**YOUR OBJECTIVE**
A word-for-word copy of the listing, free of images, is the expected answer.

**MATERIAL PROVIDED**
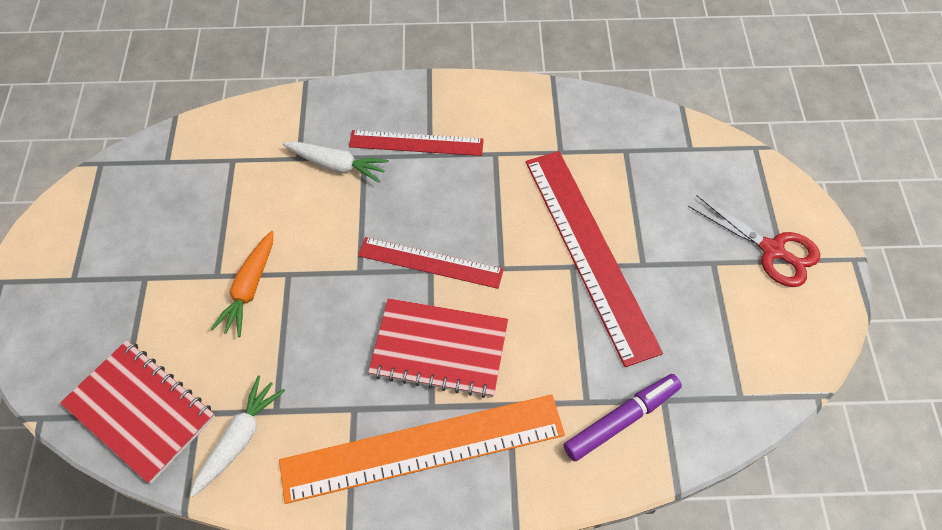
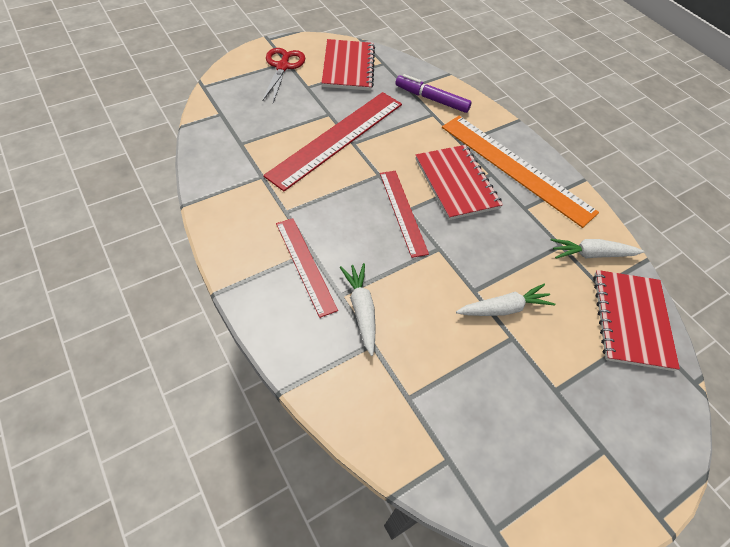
camera: 125 degrees left, 5 degrees down
(249, 288) = (503, 308): orange carrot -> white carrot
(745, 338) = (348, 67): none -> red notebook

**RESPONSE TO THIS EXERCISE**
camera: 125 degrees left, 5 degrees down
(249, 288) = (503, 308): orange carrot -> white carrot
(745, 338) = (348, 67): none -> red notebook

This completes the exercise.